_Data section:_
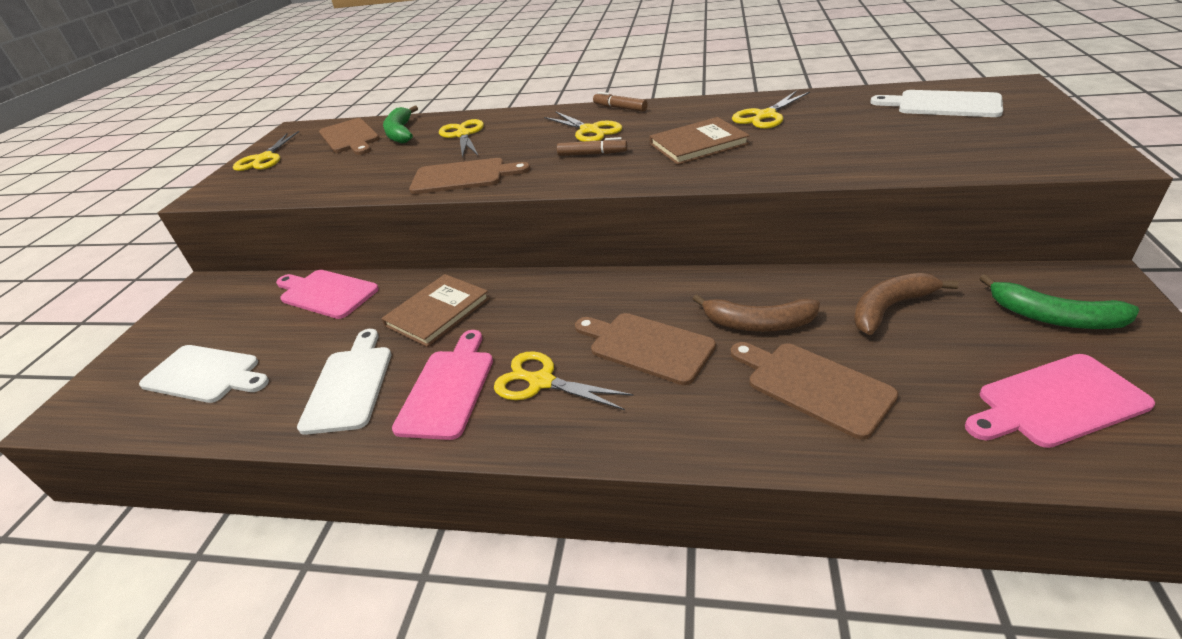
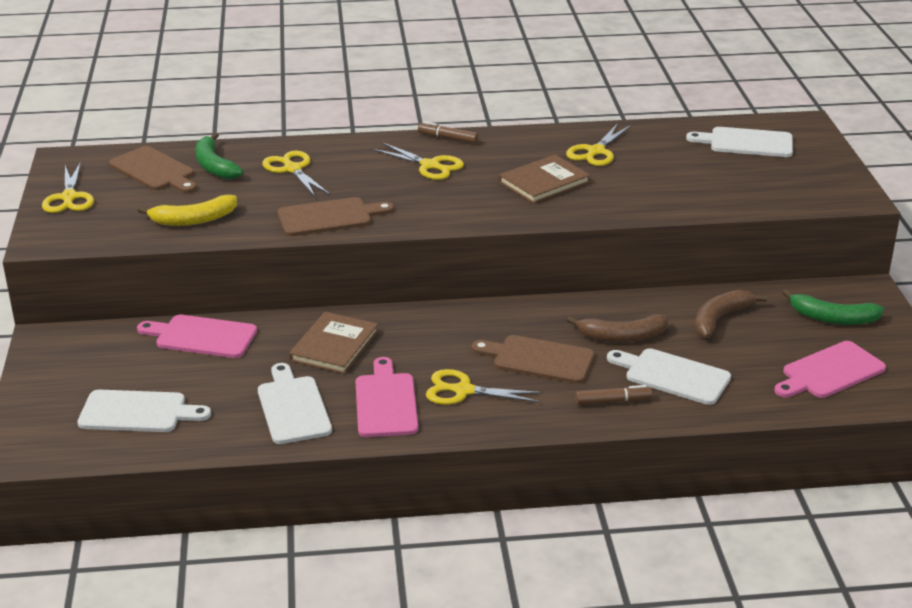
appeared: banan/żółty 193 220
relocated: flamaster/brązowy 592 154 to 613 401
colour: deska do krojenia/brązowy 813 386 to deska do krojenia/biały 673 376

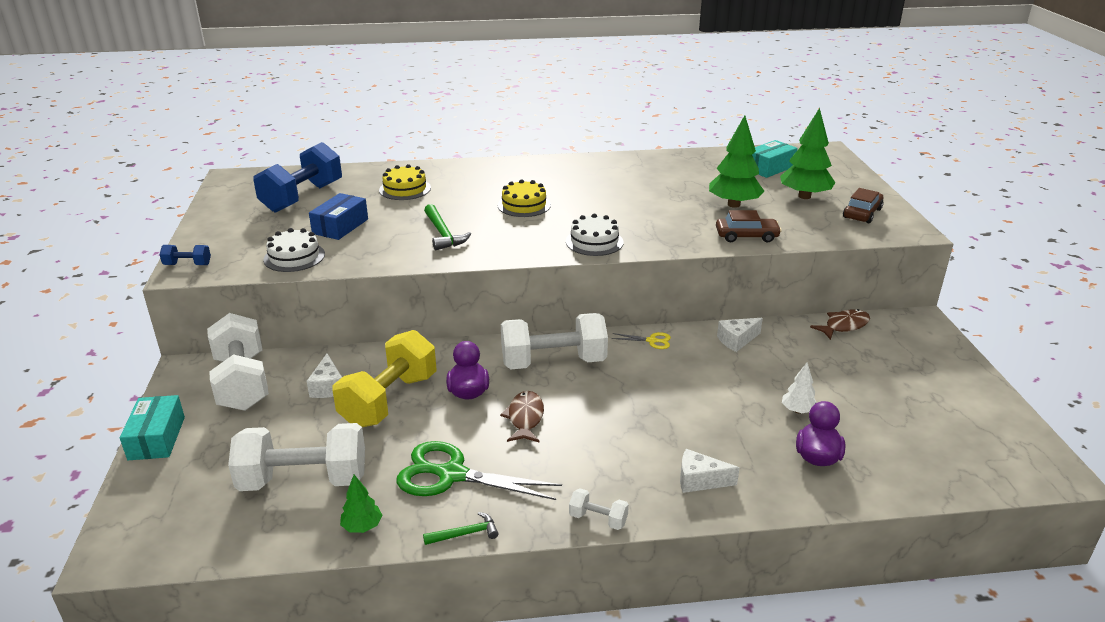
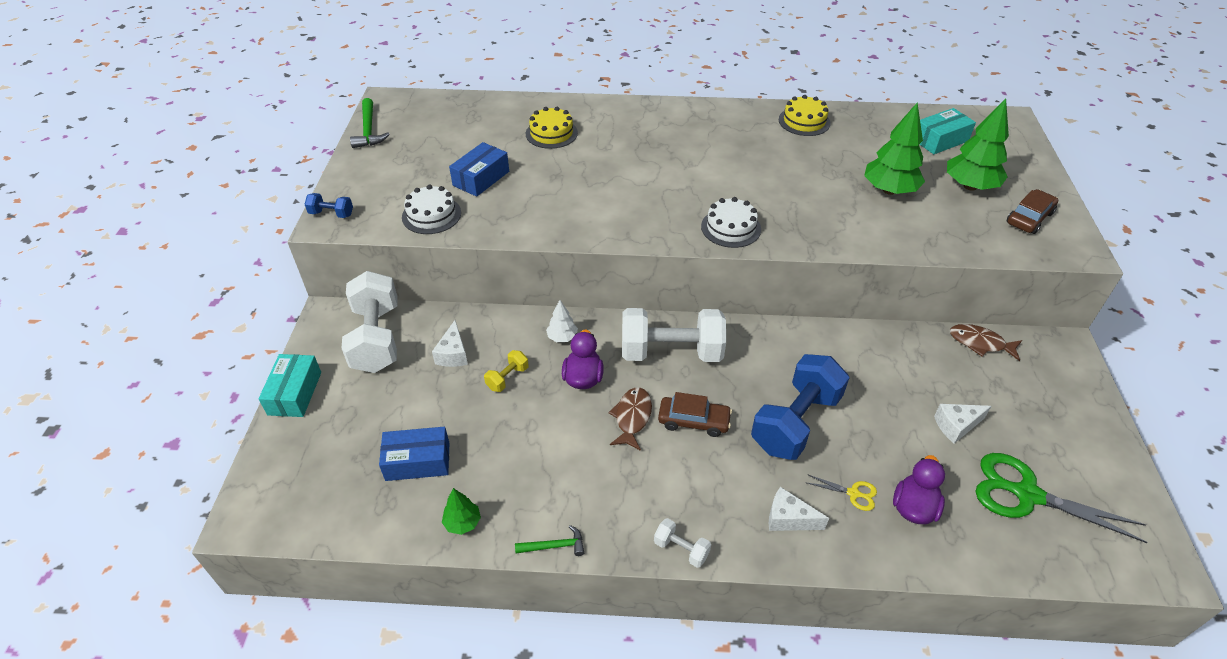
relocated: młotek/zielony 443 234 to 369 130; drzewko/biały 797 410 to 562 337; samochód/brązowy 746 236 to 693 421; hantel/niebieski 302 197 to 795 422; tort/żółty 524 205 to 804 121; nożyczki/żółty 651 341 to 853 493; ser/biały 737 340 to 956 426; nożyczki/zielony 452 475 to 1027 494
exchanged: hantel/biały 304 480 to pudełko/niebieski 417 461
spun: ryba/brązowy 844 326 = 980 343 135 degrees counterclockwise
size: hantel/żółty 389 400 = 507 378 x0.43

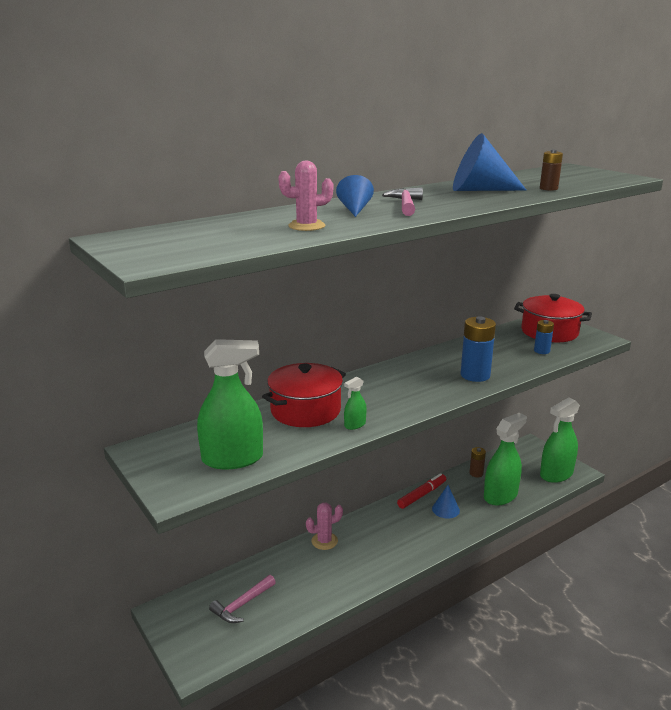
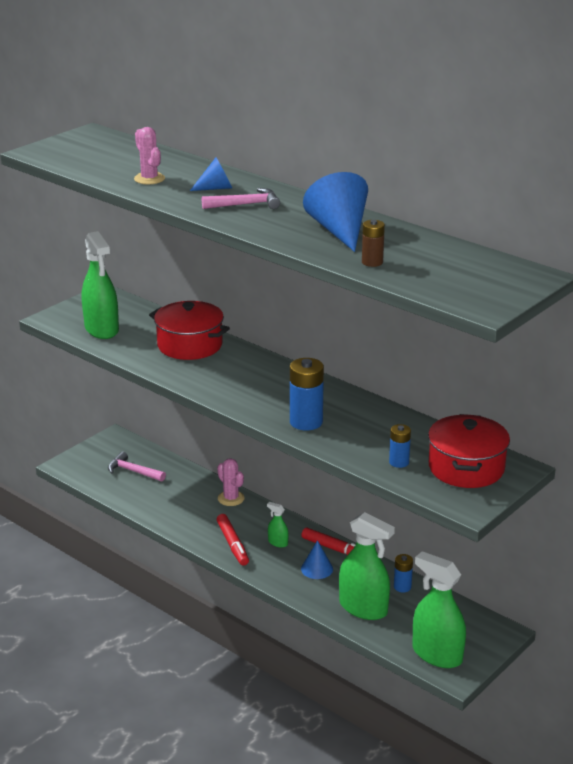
appeared: flamaster/czerwony 232 544
relocated: spryskiwacz/zielony 355 425 to 278 542
colour: bateria/brązowy 476 473 to bateria/niebieski 402 587

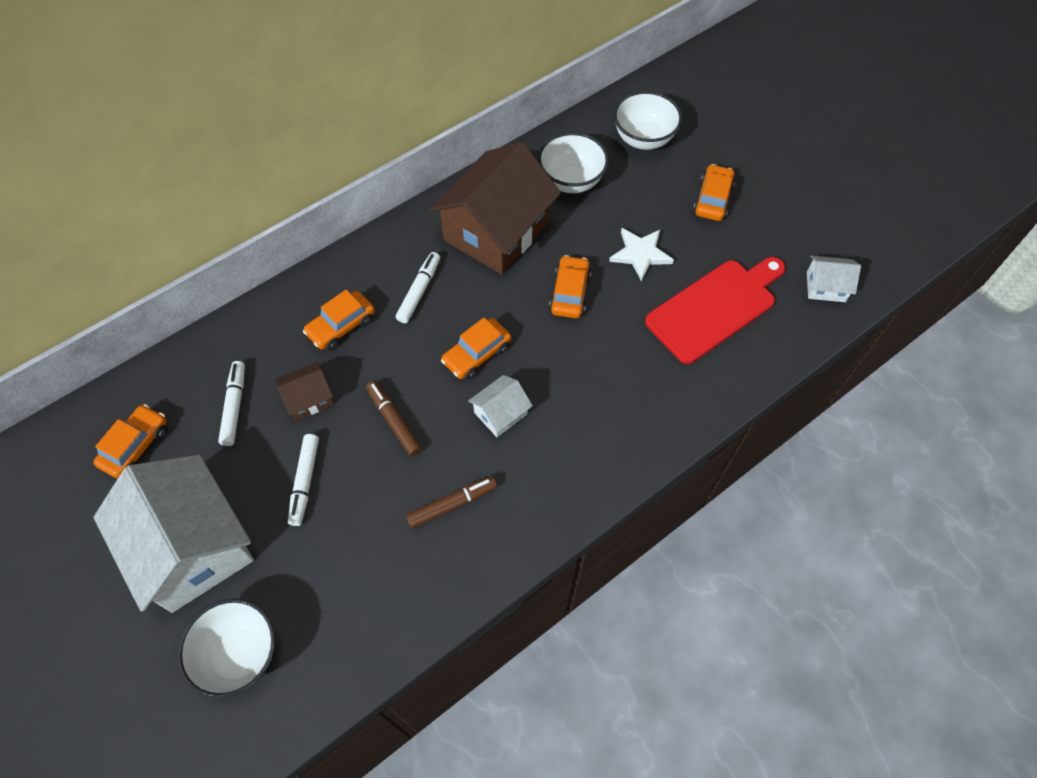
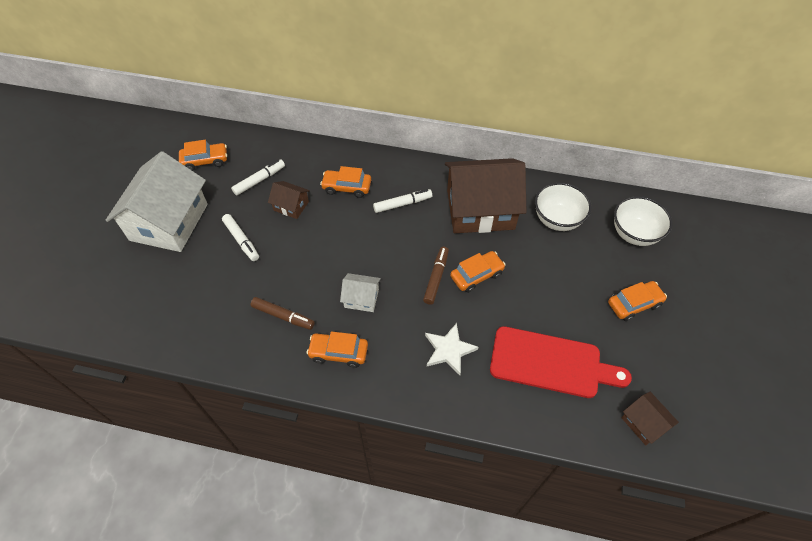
missing: miska/biały 239 654
relocated: samochód/pomarańczowy 477 354 to 338 353; flamaster/brązowy 394 421 to 436 278; gwiazda/biały 640 254 to 449 350
colour: domek/biały 825 286 to domek/brązowy 644 423
spun: flamaster/biały 305 482 = 241 240 90 degrees counterclockwise

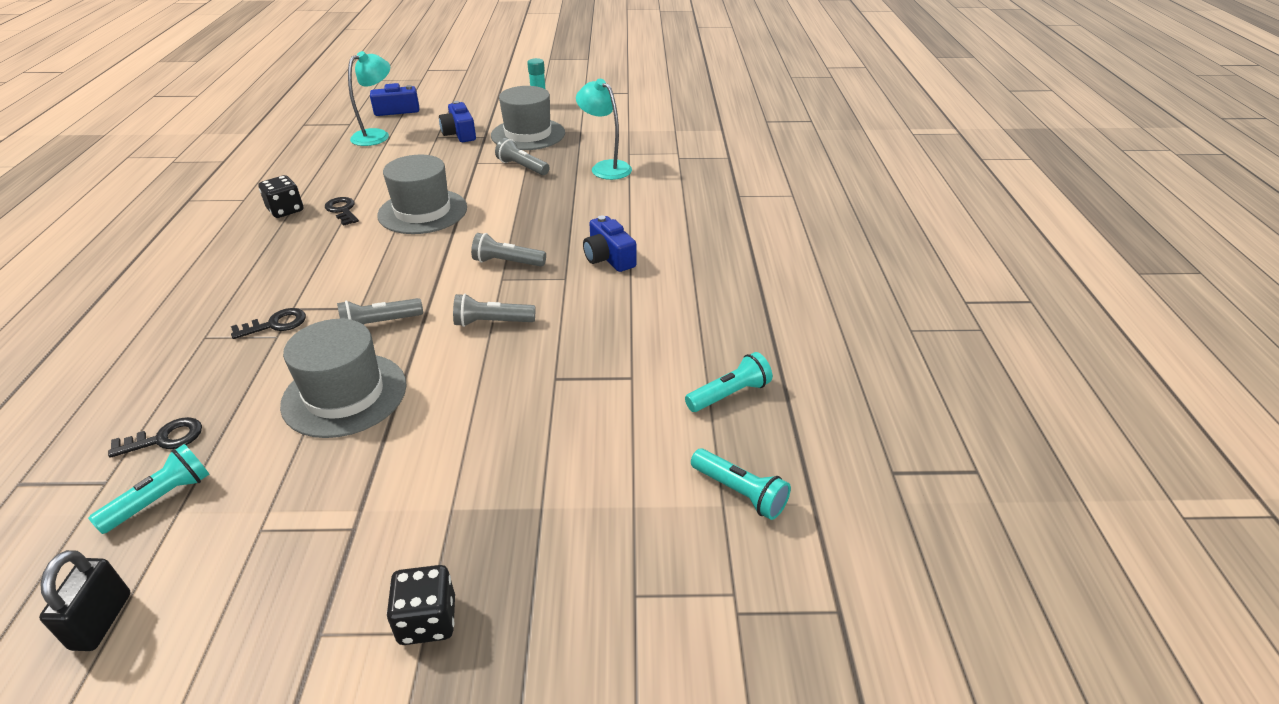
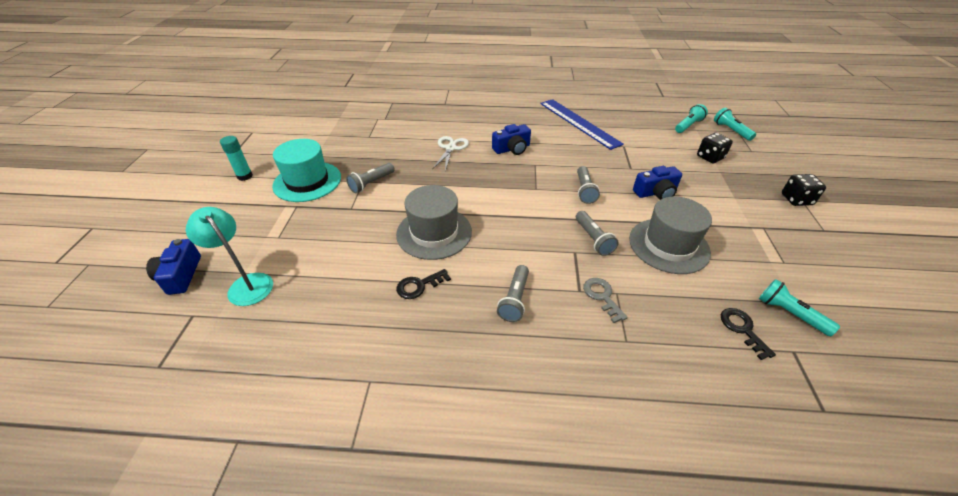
missing: kłódka/czarny 102 621; lampka/turkusowy 605 167
appeared: nożyczki/biały 450 148; linijka/niebieski 579 123
relocated: latarka/szary 507 262 to 514 299; aparat fotograficzny/niebieski 459 133 to 656 192; kostka do gry/czarny 285 210 to 710 157; latarka/turkusowy 729 394 to 731 131
colour: kapelusz/szary 528 134 to kapelusz/turkusowy 307 181; klucz/czarny 275 324 to klucz/szary 602 296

_Your goal:_
Would you set down each line of the data exactly, with no images included?

_Task solution:_
appeared: banan/żółty 193 220
relocated: flamaster/brązowy 592 154 to 613 401
colour: deska do krojenia/brązowy 813 386 to deska do krojenia/biały 673 376

relocated: młotek/zielony 443 234 to 369 130; drzewko/biały 797 410 to 562 337; samochód/brązowy 746 236 to 693 421; hantel/niebieski 302 197 to 795 422; tort/żółty 524 205 to 804 121; nożyczki/żółty 651 341 to 853 493; ser/biały 737 340 to 956 426; nożyczki/zielony 452 475 to 1027 494
exchanged: hantel/biały 304 480 to pudełko/niebieski 417 461
spun: ryba/brązowy 844 326 = 980 343 135 degrees counterclockwise
size: hantel/żółty 389 400 = 507 378 x0.43

appeared: flamaster/czerwony 232 544
relocated: spryskiwacz/zielony 355 425 to 278 542
colour: bateria/brązowy 476 473 to bateria/niebieski 402 587

missing: miska/biały 239 654
relocated: samochód/pomarańczowy 477 354 to 338 353; flamaster/brązowy 394 421 to 436 278; gwiazda/biały 640 254 to 449 350
colour: domek/biały 825 286 to domek/brązowy 644 423
spun: flamaster/biały 305 482 = 241 240 90 degrees counterclockwise

missing: kłódka/czarny 102 621; lampka/turkusowy 605 167
appeared: nożyczki/biały 450 148; linijka/niebieski 579 123
relocated: latarka/szary 507 262 to 514 299; aparat fotograficzny/niebieski 459 133 to 656 192; kostka do gry/czarny 285 210 to 710 157; latarka/turkusowy 729 394 to 731 131
colour: kapelusz/szary 528 134 to kapelusz/turkusowy 307 181; klucz/czarny 275 324 to klucz/szary 602 296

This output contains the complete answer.